§ **DATASET EXCERPTS**
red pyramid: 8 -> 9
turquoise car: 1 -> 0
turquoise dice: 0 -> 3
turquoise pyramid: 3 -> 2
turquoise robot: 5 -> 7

§ **TASK**
Whatever appears in the records must be returned exactly.

§ **ANSWER TO THIS TASK**
red pyramid: 8 -> 9
turquoise car: 1 -> 0
turquoise dice: 0 -> 3
turquoise pyramid: 3 -> 2
turquoise robot: 5 -> 7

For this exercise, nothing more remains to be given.